Reproduce, unaltered, the line with "round table: (203, 193)" along with every line that follows it in the records, up to the last.

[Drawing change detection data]
'''

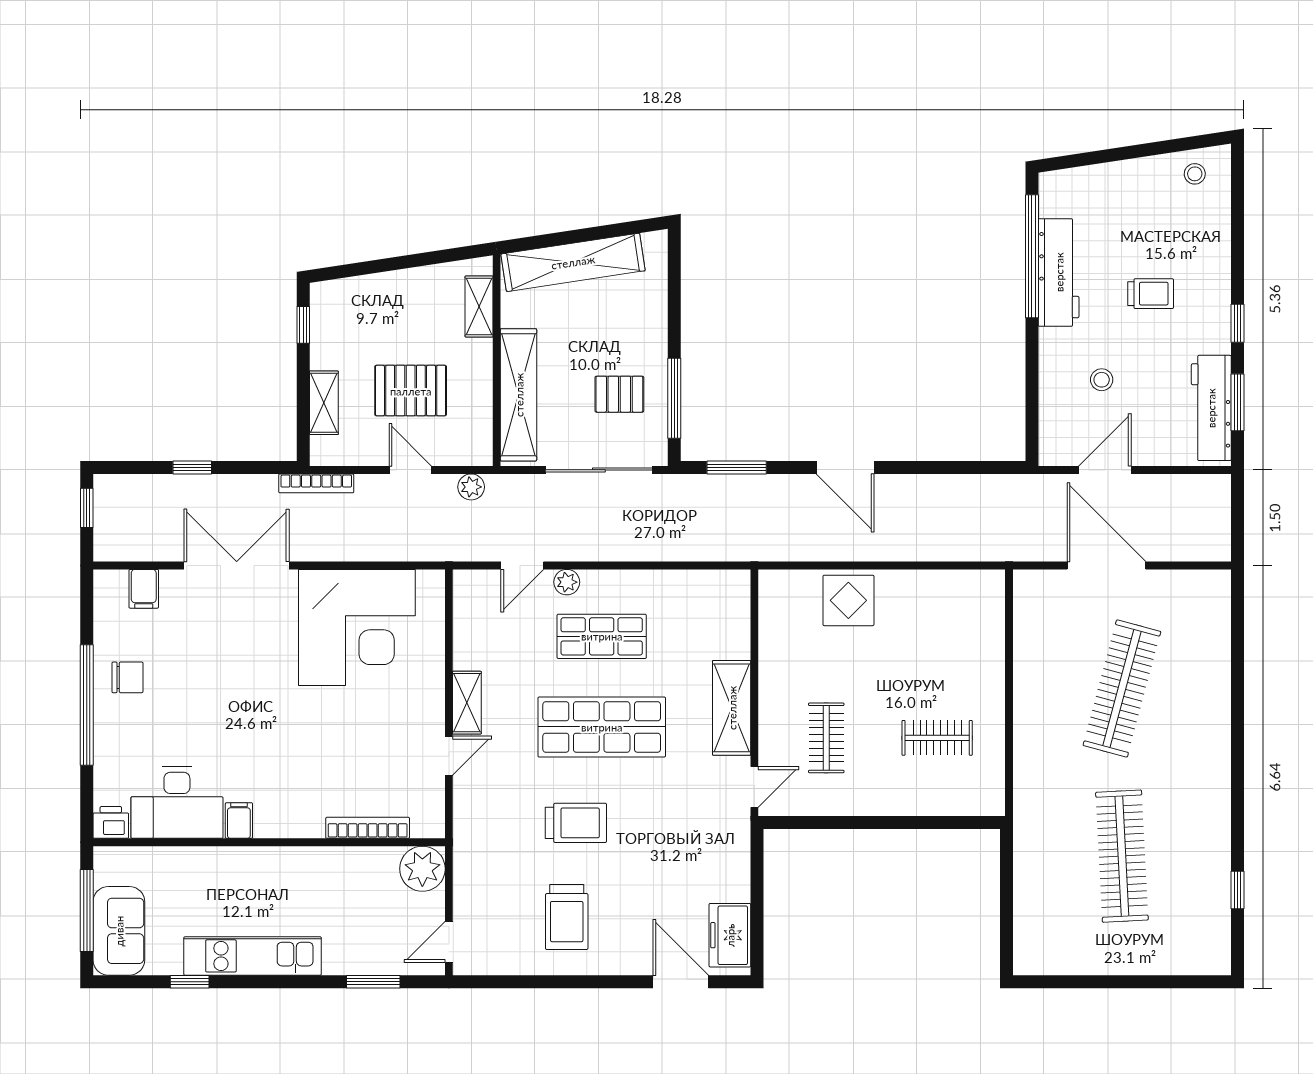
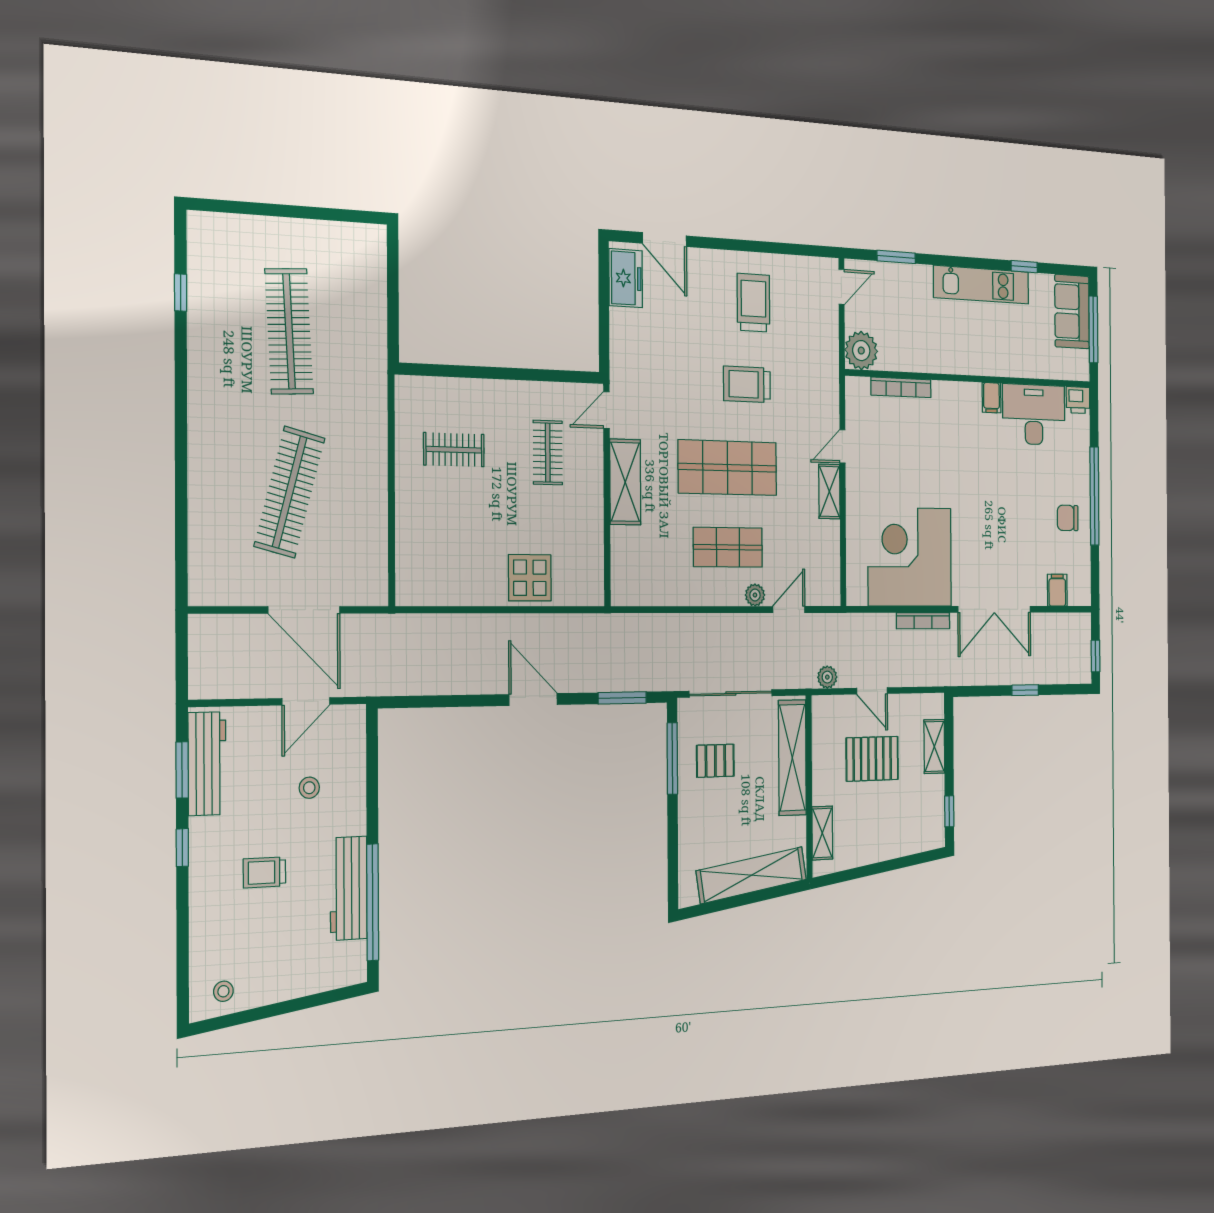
bookcase: (316, 483) -> (923, 621), moved, turned 180

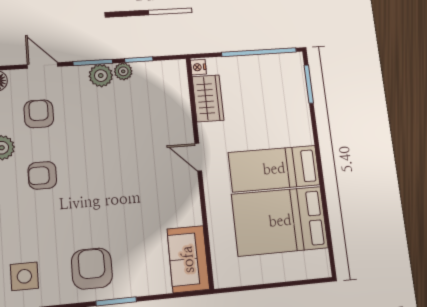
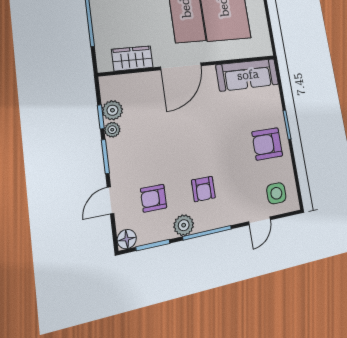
nightstand: (198, 67) -> (105, 66), removed
plant: (101, 76) -> (112, 110), moved
door: (198, 157) -> (181, 66), width x1.87
sofa: (188, 259) -> (248, 75), width x1.36

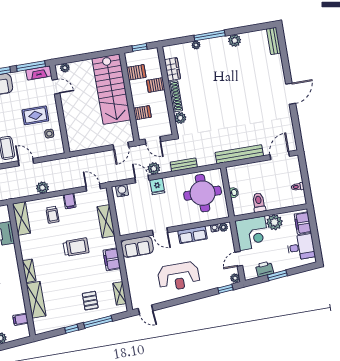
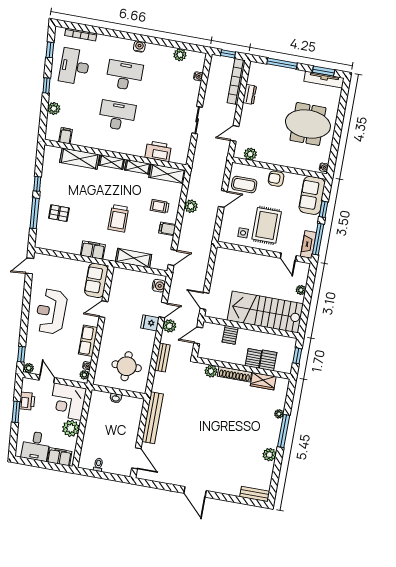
plant: (65, 68) -> (301, 290), moved
server rack: (136, 72) -> (268, 360), moved, turned 180
door: (56, 87) -> (288, 257), hinge flipped
rug: (35, 115) -> (267, 225), width x1.36, depth x1.43
round table: (203, 193) -> (127, 366), width x0.73, depth x0.73
toilet: (259, 203) -> (96, 420), removed
shelving: (120, 293) -> (138, 167), moved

'''

**Exercise solution**
round table: (203, 193) -> (127, 366), width x0.73, depth x0.73
toilet: (259, 203) -> (96, 420), removed
shelving: (120, 293) -> (138, 167), moved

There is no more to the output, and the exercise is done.